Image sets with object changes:

————————

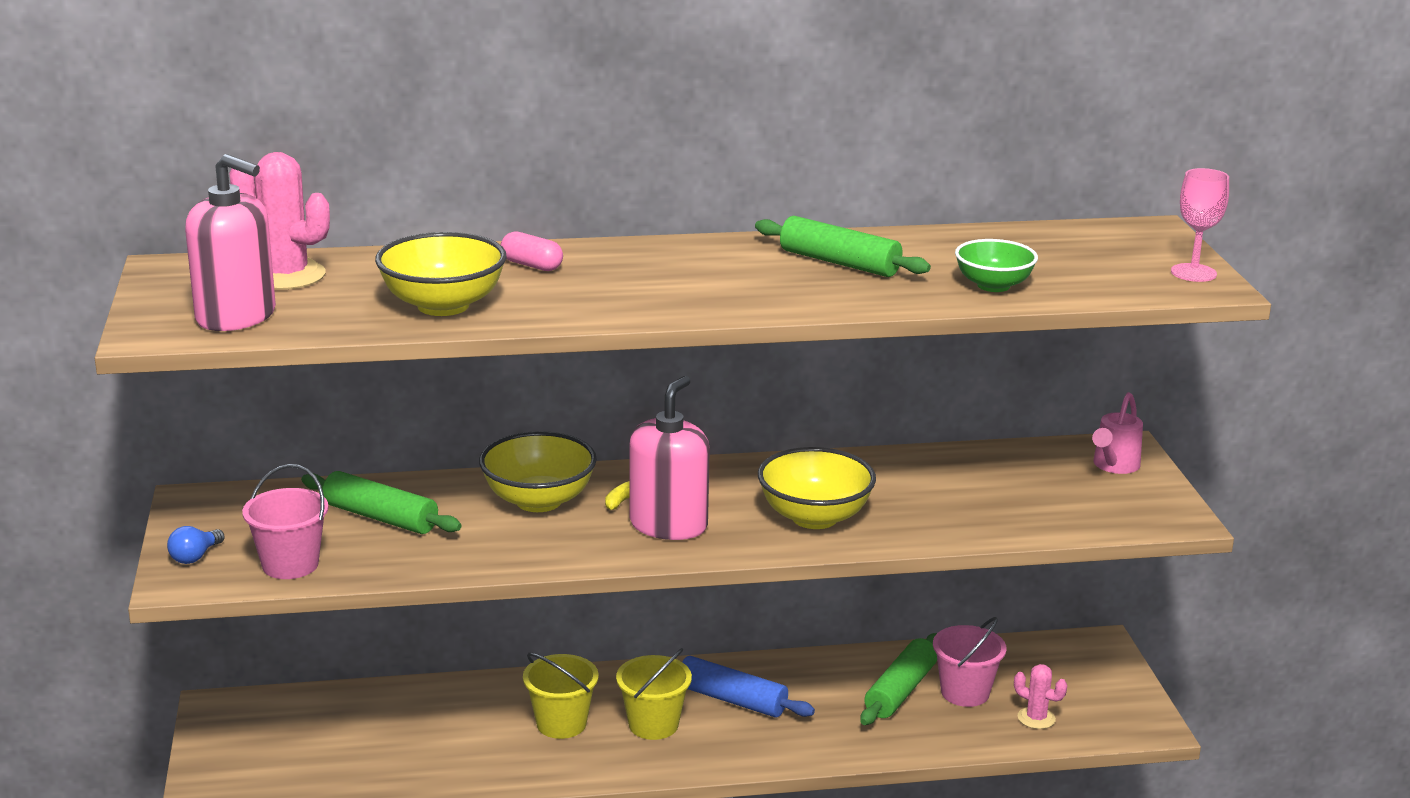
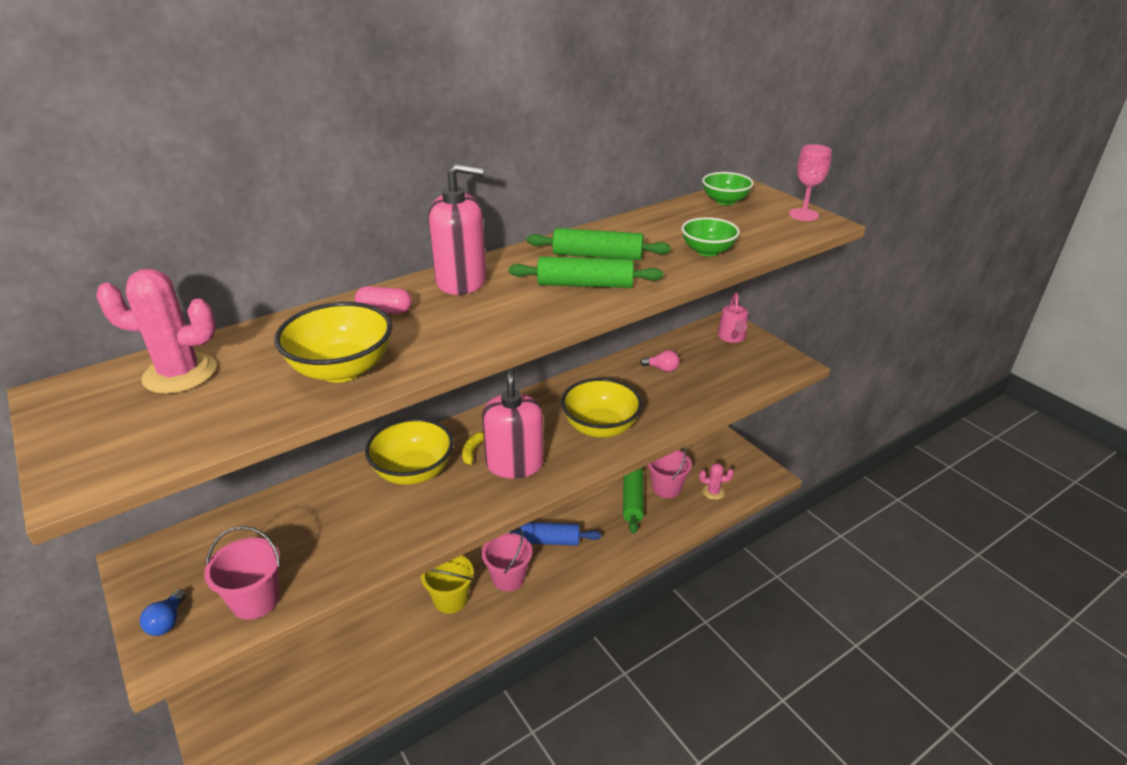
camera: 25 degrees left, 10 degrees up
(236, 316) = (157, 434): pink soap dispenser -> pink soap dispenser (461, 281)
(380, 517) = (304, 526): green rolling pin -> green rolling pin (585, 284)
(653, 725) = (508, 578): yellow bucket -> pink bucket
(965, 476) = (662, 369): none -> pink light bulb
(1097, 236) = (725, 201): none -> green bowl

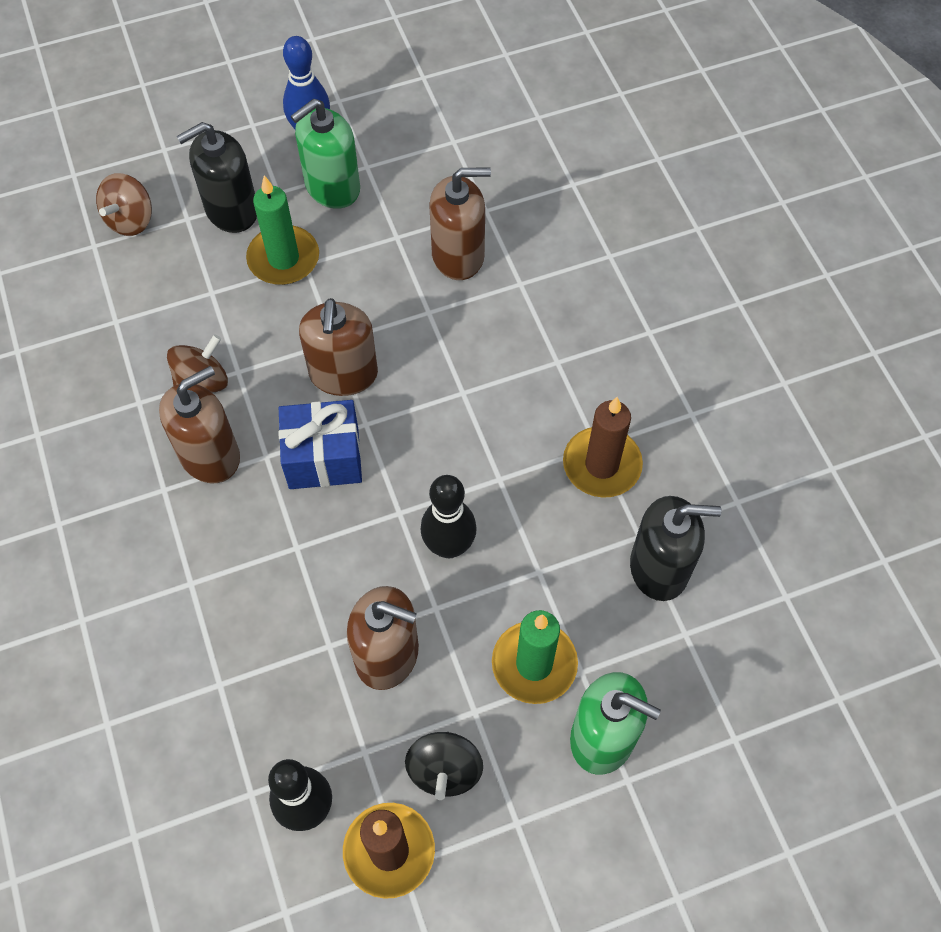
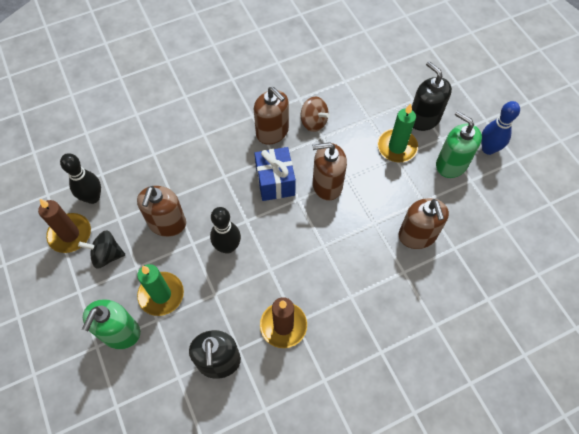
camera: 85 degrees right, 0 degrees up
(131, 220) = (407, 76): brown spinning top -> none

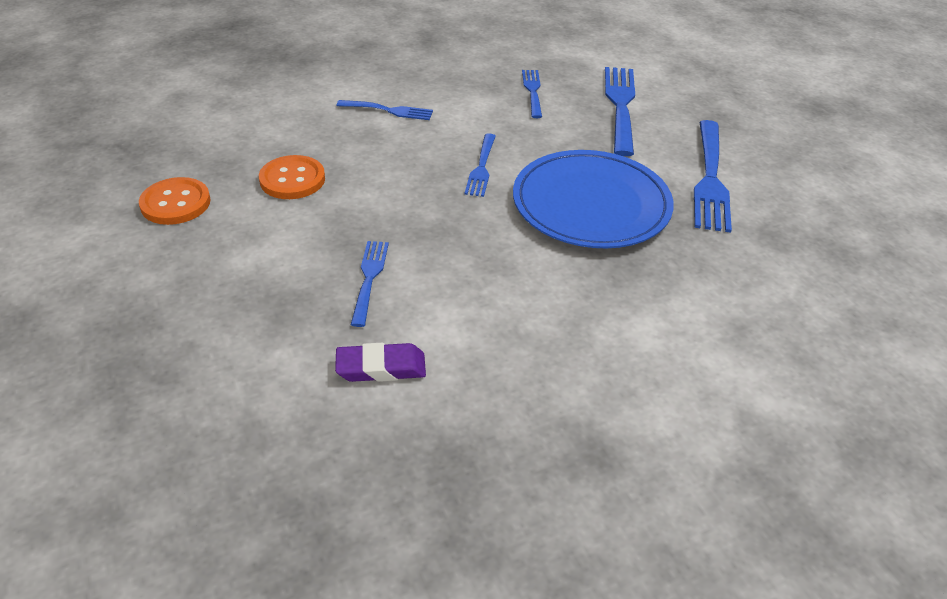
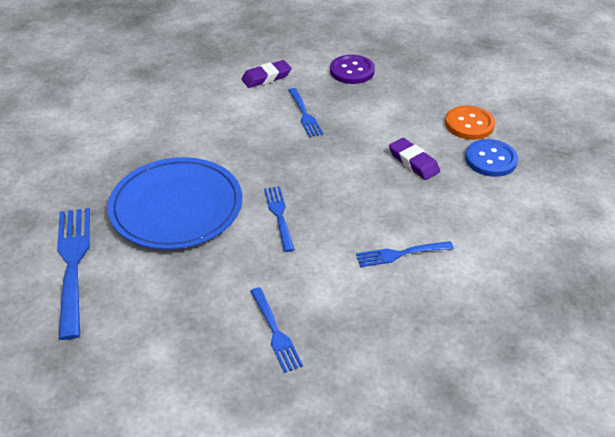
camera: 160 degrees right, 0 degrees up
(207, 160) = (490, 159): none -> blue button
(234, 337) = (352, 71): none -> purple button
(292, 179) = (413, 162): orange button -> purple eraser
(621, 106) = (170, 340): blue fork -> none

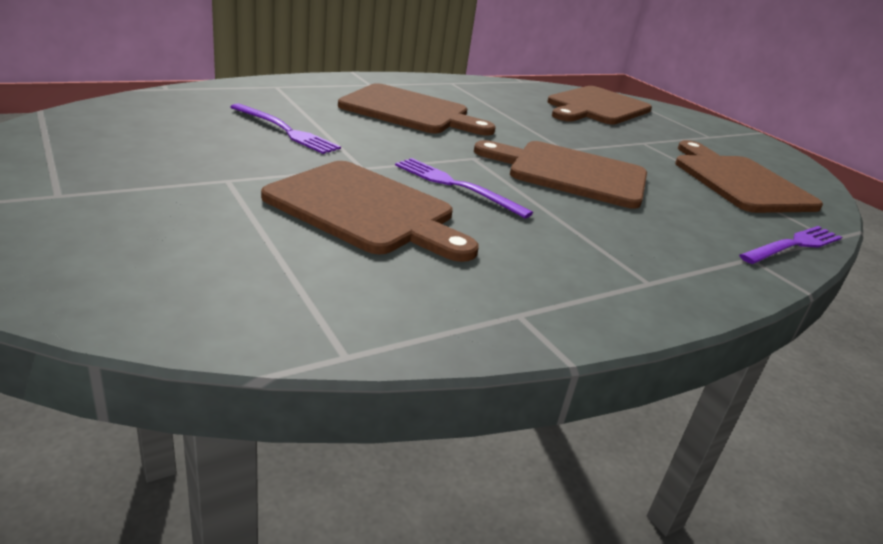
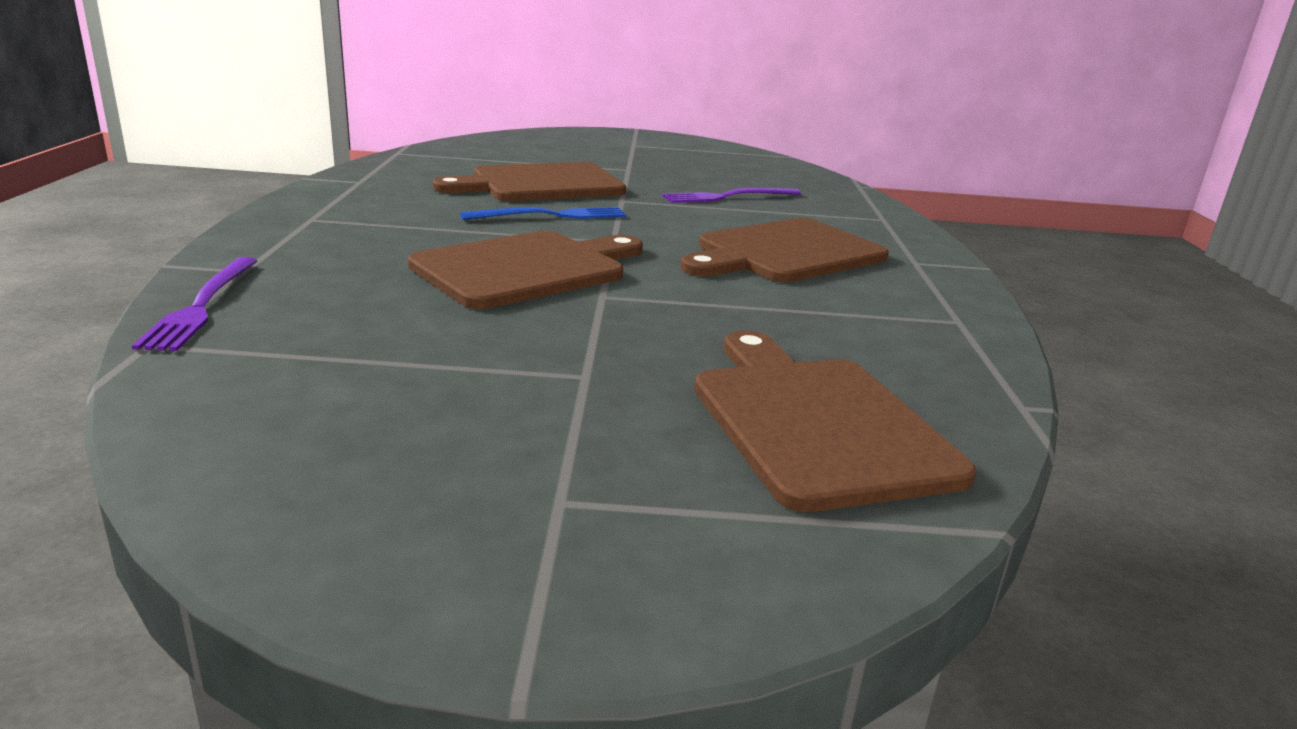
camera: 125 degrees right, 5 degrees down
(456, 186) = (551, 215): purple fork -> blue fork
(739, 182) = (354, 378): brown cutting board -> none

————————

Brief: Before copying, set the pictures aside; then give the records again exactly.

Written response:
camera: 25 degrees left, 10 degrees up
(236, 316) = (157, 434): pink soap dispenser -> pink soap dispenser (461, 281)
(380, 517) = (304, 526): green rolling pin -> green rolling pin (585, 284)
(653, 725) = (508, 578): yellow bucket -> pink bucket
(965, 476) = (662, 369): none -> pink light bulb
(1097, 236) = (725, 201): none -> green bowl

camera: 85 degrees right, 0 degrees up
(131, 220) = (407, 76): brown spinning top -> none

camera: 160 degrees right, 0 degrees up
(207, 160) = (490, 159): none -> blue button
(234, 337) = (352, 71): none -> purple button
(292, 179) = (413, 162): orange button -> purple eraser
(621, 106) = (170, 340): blue fork -> none

camera: 125 degrees right, 5 degrees down
(456, 186) = (551, 215): purple fork -> blue fork
(739, 182) = (354, 378): brown cutting board -> none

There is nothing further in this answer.